*** The input ***

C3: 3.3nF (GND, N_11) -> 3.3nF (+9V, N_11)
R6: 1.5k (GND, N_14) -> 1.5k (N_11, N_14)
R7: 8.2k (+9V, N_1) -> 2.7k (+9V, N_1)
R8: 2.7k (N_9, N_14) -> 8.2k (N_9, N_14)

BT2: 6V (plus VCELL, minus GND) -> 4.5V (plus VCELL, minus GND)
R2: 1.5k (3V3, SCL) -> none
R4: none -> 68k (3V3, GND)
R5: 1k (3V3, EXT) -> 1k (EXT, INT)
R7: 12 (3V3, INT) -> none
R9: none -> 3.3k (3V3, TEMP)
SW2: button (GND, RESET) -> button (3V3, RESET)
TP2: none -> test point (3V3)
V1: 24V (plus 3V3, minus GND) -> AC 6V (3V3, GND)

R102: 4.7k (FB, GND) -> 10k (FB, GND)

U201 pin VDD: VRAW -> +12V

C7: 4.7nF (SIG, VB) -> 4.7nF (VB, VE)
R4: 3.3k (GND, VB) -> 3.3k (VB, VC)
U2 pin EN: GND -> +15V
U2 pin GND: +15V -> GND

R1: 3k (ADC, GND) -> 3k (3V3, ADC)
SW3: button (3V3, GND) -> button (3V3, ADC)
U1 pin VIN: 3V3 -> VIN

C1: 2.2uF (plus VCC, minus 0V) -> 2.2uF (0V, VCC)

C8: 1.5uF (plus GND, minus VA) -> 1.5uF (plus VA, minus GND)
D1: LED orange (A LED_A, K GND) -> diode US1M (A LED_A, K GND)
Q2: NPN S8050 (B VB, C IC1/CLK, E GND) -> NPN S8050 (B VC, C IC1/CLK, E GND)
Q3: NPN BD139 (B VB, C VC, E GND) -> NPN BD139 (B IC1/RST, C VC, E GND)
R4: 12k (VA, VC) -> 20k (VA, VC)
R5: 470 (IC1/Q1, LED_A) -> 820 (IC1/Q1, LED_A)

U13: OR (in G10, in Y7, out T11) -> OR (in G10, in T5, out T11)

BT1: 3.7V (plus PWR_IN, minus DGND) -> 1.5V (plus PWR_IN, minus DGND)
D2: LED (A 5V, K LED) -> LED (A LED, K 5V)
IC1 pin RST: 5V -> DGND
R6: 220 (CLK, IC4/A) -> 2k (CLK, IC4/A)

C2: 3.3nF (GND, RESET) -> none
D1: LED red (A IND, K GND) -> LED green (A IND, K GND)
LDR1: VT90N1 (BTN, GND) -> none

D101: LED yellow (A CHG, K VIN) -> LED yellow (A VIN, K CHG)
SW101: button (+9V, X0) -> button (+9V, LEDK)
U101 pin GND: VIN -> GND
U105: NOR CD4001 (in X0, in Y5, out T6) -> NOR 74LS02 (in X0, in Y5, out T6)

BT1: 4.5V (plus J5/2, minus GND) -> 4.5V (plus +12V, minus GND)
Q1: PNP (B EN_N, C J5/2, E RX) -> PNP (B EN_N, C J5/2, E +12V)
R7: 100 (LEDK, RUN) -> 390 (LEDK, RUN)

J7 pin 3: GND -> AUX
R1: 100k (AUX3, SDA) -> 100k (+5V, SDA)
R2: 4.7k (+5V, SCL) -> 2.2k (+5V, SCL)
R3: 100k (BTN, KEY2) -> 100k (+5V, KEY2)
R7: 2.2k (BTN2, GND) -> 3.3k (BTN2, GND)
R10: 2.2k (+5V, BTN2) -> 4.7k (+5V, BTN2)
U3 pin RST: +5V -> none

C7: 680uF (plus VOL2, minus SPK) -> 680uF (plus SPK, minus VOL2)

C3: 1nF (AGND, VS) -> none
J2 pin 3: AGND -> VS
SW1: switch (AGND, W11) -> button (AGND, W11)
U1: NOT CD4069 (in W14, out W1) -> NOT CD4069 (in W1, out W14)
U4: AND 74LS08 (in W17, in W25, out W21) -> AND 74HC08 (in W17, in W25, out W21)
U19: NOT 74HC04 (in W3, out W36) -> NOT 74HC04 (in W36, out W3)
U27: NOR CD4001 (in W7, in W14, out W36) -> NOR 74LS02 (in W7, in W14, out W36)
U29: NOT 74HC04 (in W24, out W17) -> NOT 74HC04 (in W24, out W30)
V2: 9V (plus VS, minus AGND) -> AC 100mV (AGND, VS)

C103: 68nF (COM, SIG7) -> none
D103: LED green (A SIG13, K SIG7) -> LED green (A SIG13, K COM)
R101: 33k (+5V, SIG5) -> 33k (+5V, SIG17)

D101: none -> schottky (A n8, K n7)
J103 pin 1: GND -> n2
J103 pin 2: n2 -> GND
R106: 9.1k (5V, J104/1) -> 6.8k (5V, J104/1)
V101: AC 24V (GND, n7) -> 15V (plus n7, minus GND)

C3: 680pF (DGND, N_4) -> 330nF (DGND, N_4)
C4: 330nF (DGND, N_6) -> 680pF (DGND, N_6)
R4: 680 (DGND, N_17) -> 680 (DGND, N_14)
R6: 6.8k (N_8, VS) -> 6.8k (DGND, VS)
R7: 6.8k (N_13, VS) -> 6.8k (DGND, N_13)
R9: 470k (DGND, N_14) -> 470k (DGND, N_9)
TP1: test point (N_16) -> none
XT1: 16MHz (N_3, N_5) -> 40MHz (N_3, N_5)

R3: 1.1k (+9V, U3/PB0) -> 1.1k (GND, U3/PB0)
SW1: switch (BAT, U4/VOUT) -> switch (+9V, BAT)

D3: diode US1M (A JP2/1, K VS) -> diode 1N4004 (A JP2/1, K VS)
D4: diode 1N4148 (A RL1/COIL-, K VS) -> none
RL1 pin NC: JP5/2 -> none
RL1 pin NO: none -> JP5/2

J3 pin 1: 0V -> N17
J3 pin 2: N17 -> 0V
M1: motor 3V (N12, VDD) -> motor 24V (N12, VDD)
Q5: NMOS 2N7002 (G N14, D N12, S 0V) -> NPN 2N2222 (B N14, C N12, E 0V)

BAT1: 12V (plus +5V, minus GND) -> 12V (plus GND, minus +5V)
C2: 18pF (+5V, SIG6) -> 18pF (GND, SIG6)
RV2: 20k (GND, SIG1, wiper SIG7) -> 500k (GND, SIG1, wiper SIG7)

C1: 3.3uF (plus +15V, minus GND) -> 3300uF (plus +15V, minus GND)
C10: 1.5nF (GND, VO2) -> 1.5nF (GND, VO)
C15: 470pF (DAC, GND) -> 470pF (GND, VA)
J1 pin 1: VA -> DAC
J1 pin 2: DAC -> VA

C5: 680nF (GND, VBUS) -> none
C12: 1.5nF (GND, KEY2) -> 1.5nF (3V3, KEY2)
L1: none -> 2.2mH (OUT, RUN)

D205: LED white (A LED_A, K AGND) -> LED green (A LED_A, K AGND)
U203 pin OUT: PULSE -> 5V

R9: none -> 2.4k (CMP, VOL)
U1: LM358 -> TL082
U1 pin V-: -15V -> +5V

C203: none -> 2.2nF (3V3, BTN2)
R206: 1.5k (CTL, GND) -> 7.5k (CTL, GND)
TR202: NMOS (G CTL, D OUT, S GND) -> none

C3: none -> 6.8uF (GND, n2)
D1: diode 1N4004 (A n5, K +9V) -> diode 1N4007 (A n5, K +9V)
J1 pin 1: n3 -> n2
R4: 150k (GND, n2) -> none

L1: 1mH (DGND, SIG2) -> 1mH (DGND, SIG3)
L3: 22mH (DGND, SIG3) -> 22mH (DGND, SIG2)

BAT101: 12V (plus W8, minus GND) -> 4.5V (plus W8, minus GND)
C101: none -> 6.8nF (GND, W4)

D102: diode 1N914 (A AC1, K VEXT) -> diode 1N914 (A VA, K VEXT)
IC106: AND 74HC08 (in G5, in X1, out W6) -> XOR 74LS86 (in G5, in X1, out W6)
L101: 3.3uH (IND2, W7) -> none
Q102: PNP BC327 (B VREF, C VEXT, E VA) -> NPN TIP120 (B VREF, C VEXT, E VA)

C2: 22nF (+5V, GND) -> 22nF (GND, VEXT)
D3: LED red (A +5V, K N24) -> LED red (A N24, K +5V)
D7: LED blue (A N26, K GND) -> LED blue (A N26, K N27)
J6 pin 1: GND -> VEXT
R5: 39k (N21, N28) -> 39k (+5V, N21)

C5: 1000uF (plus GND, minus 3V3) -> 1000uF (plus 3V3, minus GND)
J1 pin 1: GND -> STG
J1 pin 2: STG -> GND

***

■ Exercise requirements
Leave out every line above except those from the line with "BT1: 4.5V (plus" up to and including the line with "D103: LED green", and copy those exactly.

■ Solution to this problem
BT1: 4.5V (plus J5/2, minus GND) -> 4.5V (plus +12V, minus GND)
Q1: PNP (B EN_N, C J5/2, E RX) -> PNP (B EN_N, C J5/2, E +12V)
R7: 100 (LEDK, RUN) -> 390 (LEDK, RUN)

J7 pin 3: GND -> AUX
R1: 100k (AUX3, SDA) -> 100k (+5V, SDA)
R2: 4.7k (+5V, SCL) -> 2.2k (+5V, SCL)
R3: 100k (BTN, KEY2) -> 100k (+5V, KEY2)
R7: 2.2k (BTN2, GND) -> 3.3k (BTN2, GND)
R10: 2.2k (+5V, BTN2) -> 4.7k (+5V, BTN2)
U3 pin RST: +5V -> none

C7: 680uF (plus VOL2, minus SPK) -> 680uF (plus SPK, minus VOL2)

C3: 1nF (AGND, VS) -> none
J2 pin 3: AGND -> VS
SW1: switch (AGND, W11) -> button (AGND, W11)
U1: NOT CD4069 (in W14, out W1) -> NOT CD4069 (in W1, out W14)
U4: AND 74LS08 (in W17, in W25, out W21) -> AND 74HC08 (in W17, in W25, out W21)
U19: NOT 74HC04 (in W3, out W36) -> NOT 74HC04 (in W36, out W3)
U27: NOR CD4001 (in W7, in W14, out W36) -> NOR 74LS02 (in W7, in W14, out W36)
U29: NOT 74HC04 (in W24, out W17) -> NOT 74HC04 (in W24, out W30)
V2: 9V (plus VS, minus AGND) -> AC 100mV (AGND, VS)

C103: 68nF (COM, SIG7) -> none
D103: LED green (A SIG13, K SIG7) -> LED green (A SIG13, K COM)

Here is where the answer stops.